**Required action**. After finding the line with "building: none -> [263,301,300,340]" in the data below, set down exactly each line through the one with "building: [64,342,137,421] -> none", inclusive, and stop there.

**Records shown**.
·····

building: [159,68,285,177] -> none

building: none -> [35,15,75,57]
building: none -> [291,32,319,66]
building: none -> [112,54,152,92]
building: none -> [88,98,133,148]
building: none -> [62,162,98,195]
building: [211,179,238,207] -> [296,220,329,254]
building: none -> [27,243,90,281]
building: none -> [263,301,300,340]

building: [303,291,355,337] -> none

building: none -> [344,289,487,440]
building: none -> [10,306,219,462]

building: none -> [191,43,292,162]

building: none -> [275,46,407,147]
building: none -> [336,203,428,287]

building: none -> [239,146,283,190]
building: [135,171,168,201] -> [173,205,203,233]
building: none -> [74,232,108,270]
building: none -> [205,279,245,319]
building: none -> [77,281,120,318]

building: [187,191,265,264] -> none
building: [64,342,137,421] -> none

·····

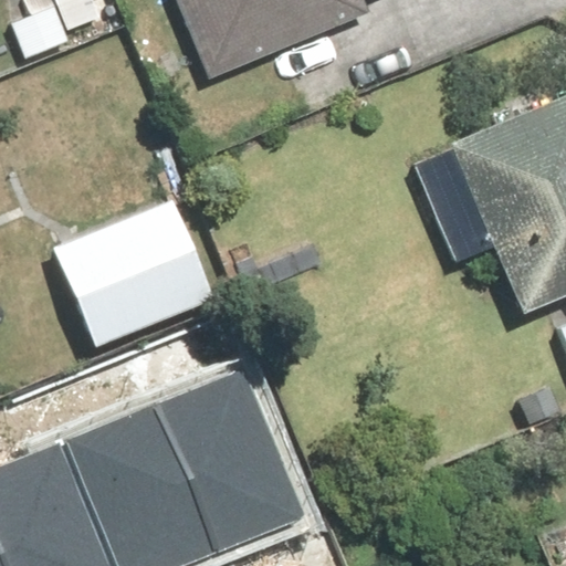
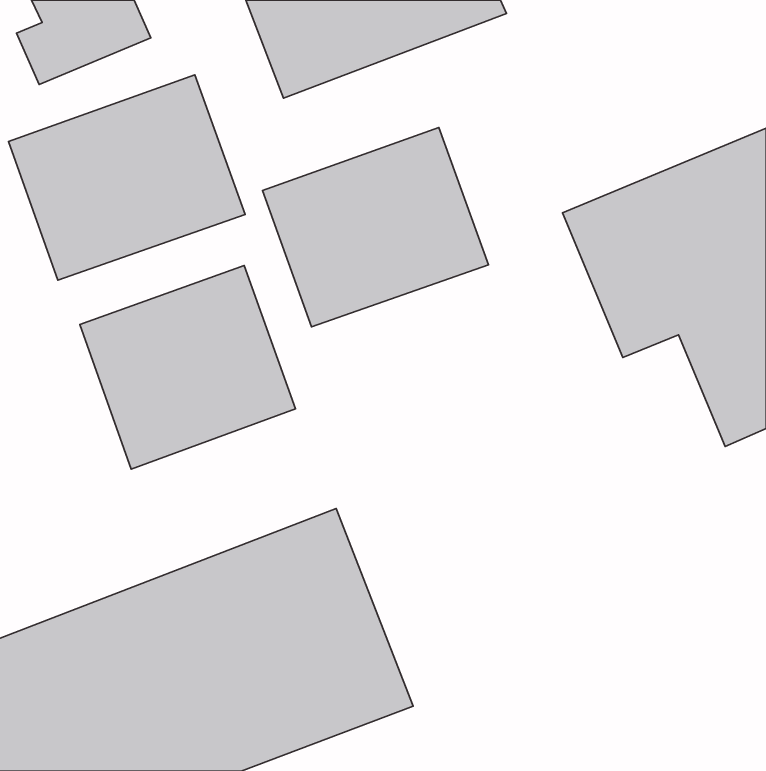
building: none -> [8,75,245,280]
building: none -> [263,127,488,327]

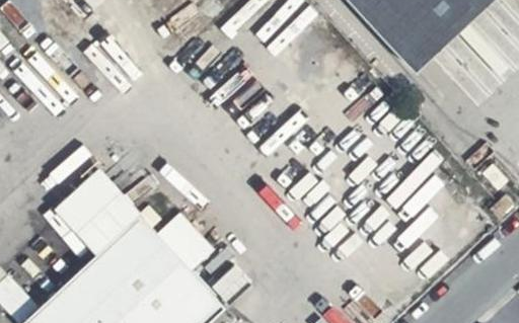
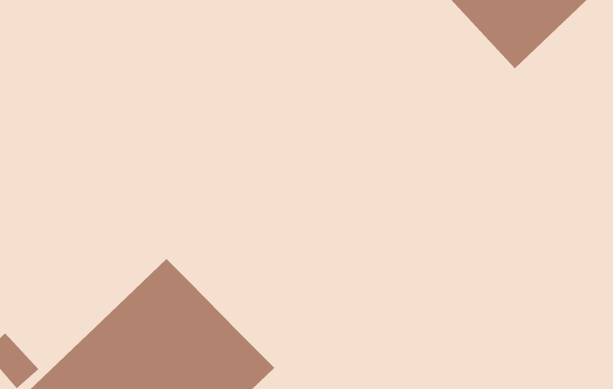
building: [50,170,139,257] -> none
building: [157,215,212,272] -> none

·····

**Task answer**.
building: none -> [263,301,300,340]

building: [303,291,355,337] -> none

building: none -> [344,289,487,440]
building: none -> [10,306,219,462]

building: none -> [191,43,292,162]

building: none -> [275,46,407,147]
building: none -> [336,203,428,287]

building: none -> [239,146,283,190]
building: [135,171,168,201] -> [173,205,203,233]
building: none -> [74,232,108,270]
building: none -> [205,279,245,319]
building: none -> [77,281,120,318]

building: [187,191,265,264] -> none
building: [64,342,137,421] -> none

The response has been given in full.